### [PROVIDED RECORDS]
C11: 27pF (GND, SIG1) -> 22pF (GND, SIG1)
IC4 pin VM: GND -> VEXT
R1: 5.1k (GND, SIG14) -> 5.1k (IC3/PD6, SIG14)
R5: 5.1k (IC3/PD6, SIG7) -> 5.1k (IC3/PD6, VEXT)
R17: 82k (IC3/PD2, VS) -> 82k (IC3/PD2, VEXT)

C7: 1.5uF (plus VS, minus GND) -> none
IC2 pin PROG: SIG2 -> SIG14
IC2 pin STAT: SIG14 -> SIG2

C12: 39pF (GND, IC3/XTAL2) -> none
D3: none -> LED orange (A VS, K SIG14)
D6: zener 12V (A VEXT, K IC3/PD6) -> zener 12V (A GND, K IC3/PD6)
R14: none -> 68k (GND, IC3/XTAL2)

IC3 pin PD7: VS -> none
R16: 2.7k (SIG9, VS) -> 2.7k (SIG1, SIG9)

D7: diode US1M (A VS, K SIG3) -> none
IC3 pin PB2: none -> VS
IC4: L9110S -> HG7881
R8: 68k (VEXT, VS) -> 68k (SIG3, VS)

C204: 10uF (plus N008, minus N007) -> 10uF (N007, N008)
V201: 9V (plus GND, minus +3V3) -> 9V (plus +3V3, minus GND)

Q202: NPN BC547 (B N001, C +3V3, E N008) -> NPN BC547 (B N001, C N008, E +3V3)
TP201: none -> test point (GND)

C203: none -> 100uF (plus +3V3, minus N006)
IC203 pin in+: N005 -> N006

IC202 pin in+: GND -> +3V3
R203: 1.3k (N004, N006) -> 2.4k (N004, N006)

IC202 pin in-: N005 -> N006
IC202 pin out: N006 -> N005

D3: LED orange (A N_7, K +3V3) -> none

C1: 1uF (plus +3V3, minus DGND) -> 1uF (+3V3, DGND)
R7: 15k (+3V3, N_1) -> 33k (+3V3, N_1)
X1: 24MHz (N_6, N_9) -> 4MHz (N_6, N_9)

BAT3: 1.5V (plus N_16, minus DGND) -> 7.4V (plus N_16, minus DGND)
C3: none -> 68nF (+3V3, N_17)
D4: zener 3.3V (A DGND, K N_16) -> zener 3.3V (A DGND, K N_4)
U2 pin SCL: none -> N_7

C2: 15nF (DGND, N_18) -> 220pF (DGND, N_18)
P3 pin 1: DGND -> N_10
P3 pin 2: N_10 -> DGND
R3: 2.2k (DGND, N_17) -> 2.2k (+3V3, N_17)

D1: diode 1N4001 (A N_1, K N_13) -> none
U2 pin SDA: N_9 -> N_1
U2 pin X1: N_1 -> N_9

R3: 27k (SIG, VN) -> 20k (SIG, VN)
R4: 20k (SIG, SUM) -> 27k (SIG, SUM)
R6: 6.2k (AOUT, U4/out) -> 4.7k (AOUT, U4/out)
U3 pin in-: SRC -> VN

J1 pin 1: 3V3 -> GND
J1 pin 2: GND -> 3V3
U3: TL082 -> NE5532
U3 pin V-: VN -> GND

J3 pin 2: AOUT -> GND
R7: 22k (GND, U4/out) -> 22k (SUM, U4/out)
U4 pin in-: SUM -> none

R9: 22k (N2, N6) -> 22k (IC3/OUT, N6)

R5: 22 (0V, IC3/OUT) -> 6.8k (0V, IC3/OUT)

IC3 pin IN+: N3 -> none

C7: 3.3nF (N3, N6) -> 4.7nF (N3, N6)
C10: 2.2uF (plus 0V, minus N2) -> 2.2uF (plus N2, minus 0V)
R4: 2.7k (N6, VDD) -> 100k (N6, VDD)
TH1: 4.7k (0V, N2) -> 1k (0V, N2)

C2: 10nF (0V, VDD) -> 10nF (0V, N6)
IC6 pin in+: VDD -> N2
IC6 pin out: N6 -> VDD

### [EXERCISE]
Copy out each record exactly as given, omitting none.

### [PROBLEM SOLUTION]
C11: 27pF (GND, SIG1) -> 22pF (GND, SIG1)
IC4 pin VM: GND -> VEXT
R1: 5.1k (GND, SIG14) -> 5.1k (IC3/PD6, SIG14)
R5: 5.1k (IC3/PD6, SIG7) -> 5.1k (IC3/PD6, VEXT)
R17: 82k (IC3/PD2, VS) -> 82k (IC3/PD2, VEXT)

C7: 1.5uF (plus VS, minus GND) -> none
IC2 pin PROG: SIG2 -> SIG14
IC2 pin STAT: SIG14 -> SIG2

C12: 39pF (GND, IC3/XTAL2) -> none
D3: none -> LED orange (A VS, K SIG14)
D6: zener 12V (A VEXT, K IC3/PD6) -> zener 12V (A GND, K IC3/PD6)
R14: none -> 68k (GND, IC3/XTAL2)

IC3 pin PD7: VS -> none
R16: 2.7k (SIG9, VS) -> 2.7k (SIG1, SIG9)

D7: diode US1M (A VS, K SIG3) -> none
IC3 pin PB2: none -> VS
IC4: L9110S -> HG7881
R8: 68k (VEXT, VS) -> 68k (SIG3, VS)

C204: 10uF (plus N008, minus N007) -> 10uF (N007, N008)
V201: 9V (plus GND, minus +3V3) -> 9V (plus +3V3, minus GND)

Q202: NPN BC547 (B N001, C +3V3, E N008) -> NPN BC547 (B N001, C N008, E +3V3)
TP201: none -> test point (GND)

C203: none -> 100uF (plus +3V3, minus N006)
IC203 pin in+: N005 -> N006

IC202 pin in+: GND -> +3V3
R203: 1.3k (N004, N006) -> 2.4k (N004, N006)

IC202 pin in-: N005 -> N006
IC202 pin out: N006 -> N005

D3: LED orange (A N_7, K +3V3) -> none

C1: 1uF (plus +3V3, minus DGND) -> 1uF (+3V3, DGND)
R7: 15k (+3V3, N_1) -> 33k (+3V3, N_1)
X1: 24MHz (N_6, N_9) -> 4MHz (N_6, N_9)

BAT3: 1.5V (plus N_16, minus DGND) -> 7.4V (plus N_16, minus DGND)
C3: none -> 68nF (+3V3, N_17)
D4: zener 3.3V (A DGND, K N_16) -> zener 3.3V (A DGND, K N_4)
U2 pin SCL: none -> N_7

C2: 15nF (DGND, N_18) -> 220pF (DGND, N_18)
P3 pin 1: DGND -> N_10
P3 pin 2: N_10 -> DGND
R3: 2.2k (DGND, N_17) -> 2.2k (+3V3, N_17)

D1: diode 1N4001 (A N_1, K N_13) -> none
U2 pin SDA: N_9 -> N_1
U2 pin X1: N_1 -> N_9

R3: 27k (SIG, VN) -> 20k (SIG, VN)
R4: 20k (SIG, SUM) -> 27k (SIG, SUM)
R6: 6.2k (AOUT, U4/out) -> 4.7k (AOUT, U4/out)
U3 pin in-: SRC -> VN

J1 pin 1: 3V3 -> GND
J1 pin 2: GND -> 3V3
U3: TL082 -> NE5532
U3 pin V-: VN -> GND

J3 pin 2: AOUT -> GND
R7: 22k (GND, U4/out) -> 22k (SUM, U4/out)
U4 pin in-: SUM -> none

R9: 22k (N2, N6) -> 22k (IC3/OUT, N6)

R5: 22 (0V, IC3/OUT) -> 6.8k (0V, IC3/OUT)

IC3 pin IN+: N3 -> none

C7: 3.3nF (N3, N6) -> 4.7nF (N3, N6)
C10: 2.2uF (plus 0V, minus N2) -> 2.2uF (plus N2, minus 0V)
R4: 2.7k (N6, VDD) -> 100k (N6, VDD)
TH1: 4.7k (0V, N2) -> 1k (0V, N2)

C2: 10nF (0V, VDD) -> 10nF (0V, N6)
IC6 pin in+: VDD -> N2
IC6 pin out: N6 -> VDD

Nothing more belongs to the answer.